*** Opening Exercise data ***

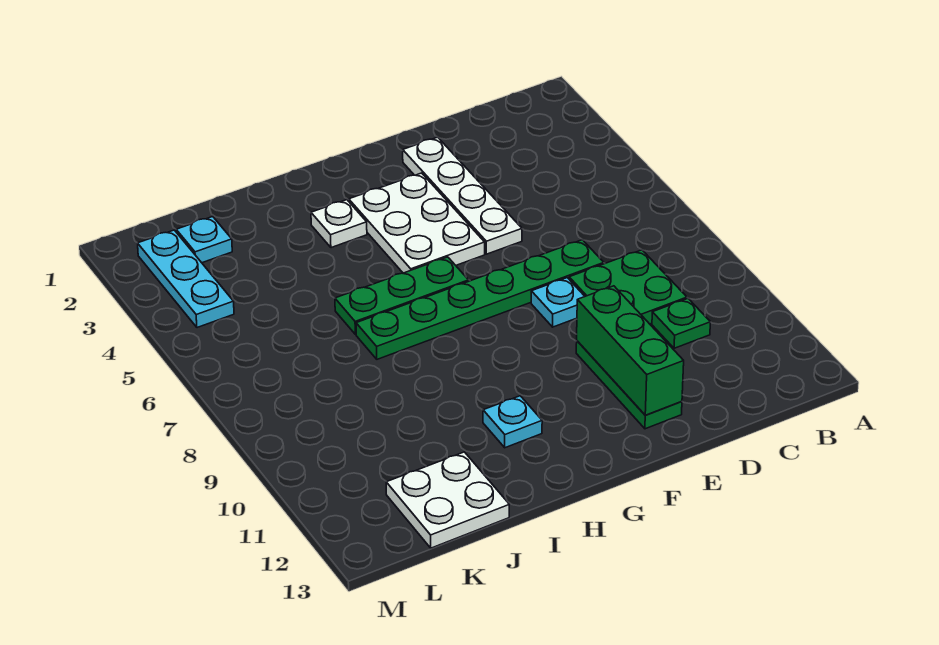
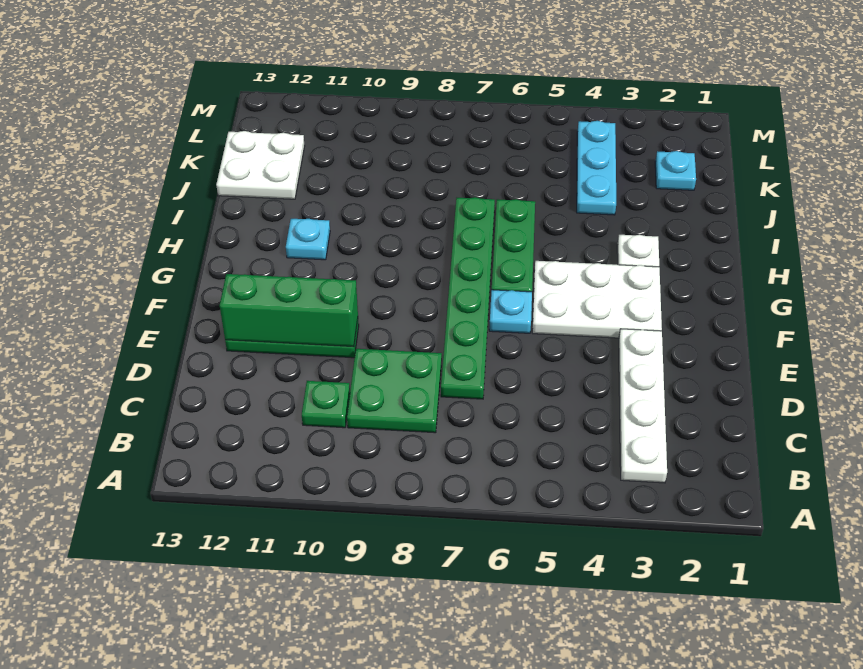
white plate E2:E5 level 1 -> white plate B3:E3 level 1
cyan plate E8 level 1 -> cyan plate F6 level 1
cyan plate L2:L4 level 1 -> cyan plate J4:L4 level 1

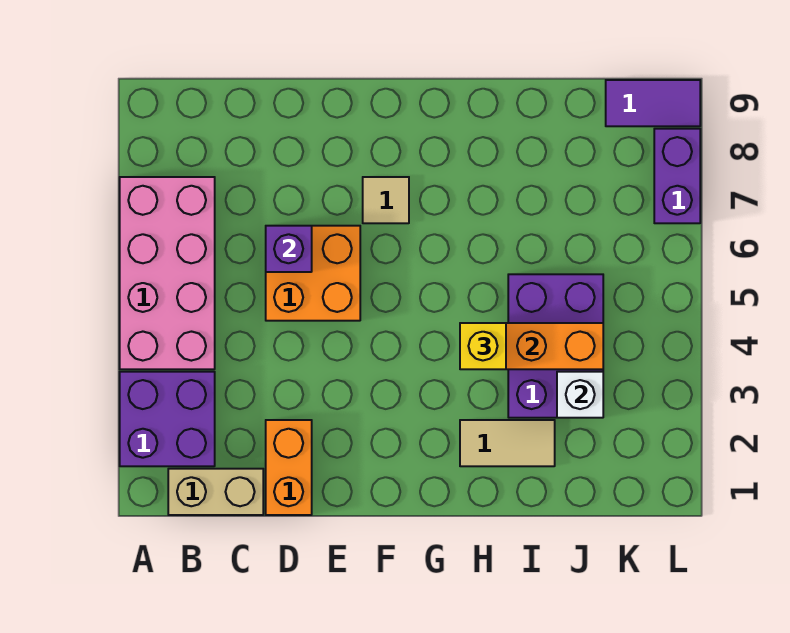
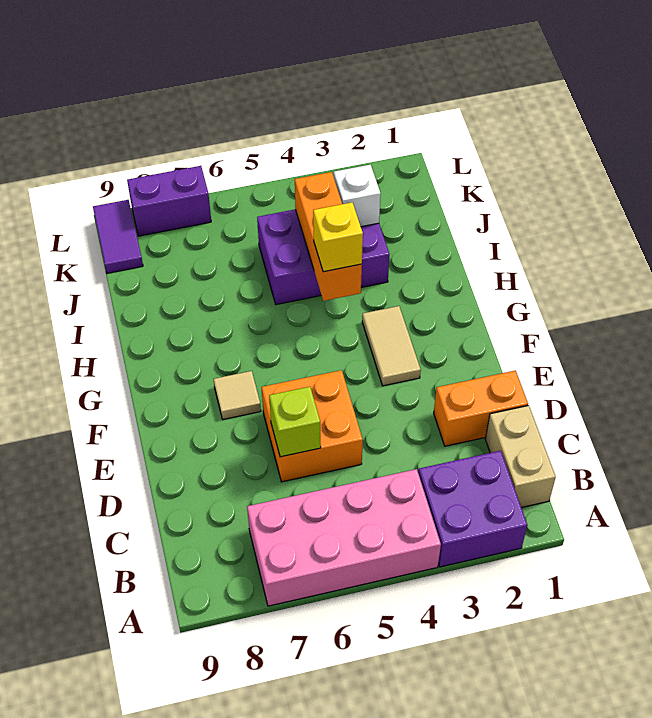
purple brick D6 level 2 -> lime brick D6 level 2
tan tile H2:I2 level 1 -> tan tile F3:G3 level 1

*** Closing Exercise data ***

When you transcribe the entries above, keep every word exact and leave out the pictures.

#### Answer section:
white plate E2:E5 level 1 -> white plate B3:E3 level 1
cyan plate E8 level 1 -> cyan plate F6 level 1
cyan plate L2:L4 level 1 -> cyan plate J4:L4 level 1

purple brick D6 level 2 -> lime brick D6 level 2
tan tile H2:I2 level 1 -> tan tile F3:G3 level 1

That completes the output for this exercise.